The data:
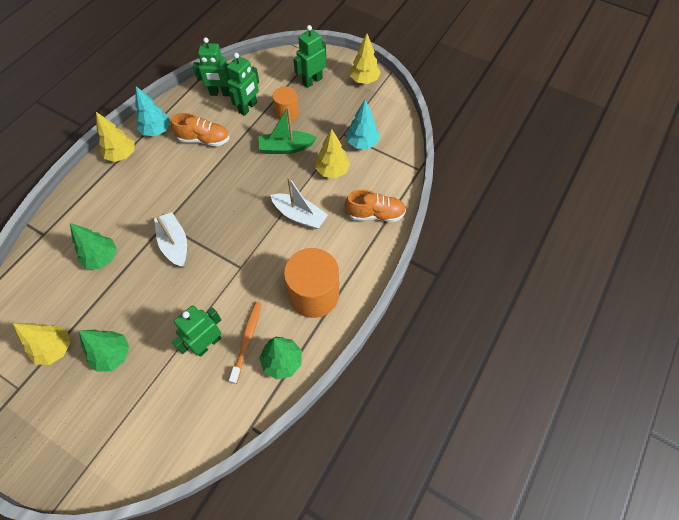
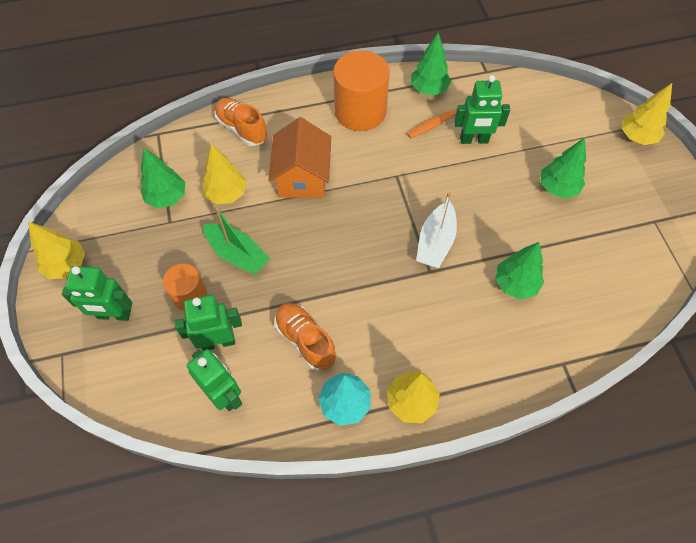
camera: 135 degrees left, 0 degrees up
yellow tree [13,323,71,365] -> yellow tree moved to [621,83,672,145]
white boat [270,177,328,229] -> orange house [268,117,331,198]
turquoise tree [346,100,380,149] -> green tree [140,148,185,208]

Action item: From the data above, copy every line where "tree" appears.

Answer:
yellow tree [13,323,71,365] -> yellow tree moved to [621,83,672,145]
turquoise tree [346,100,380,149] -> green tree [140,148,185,208]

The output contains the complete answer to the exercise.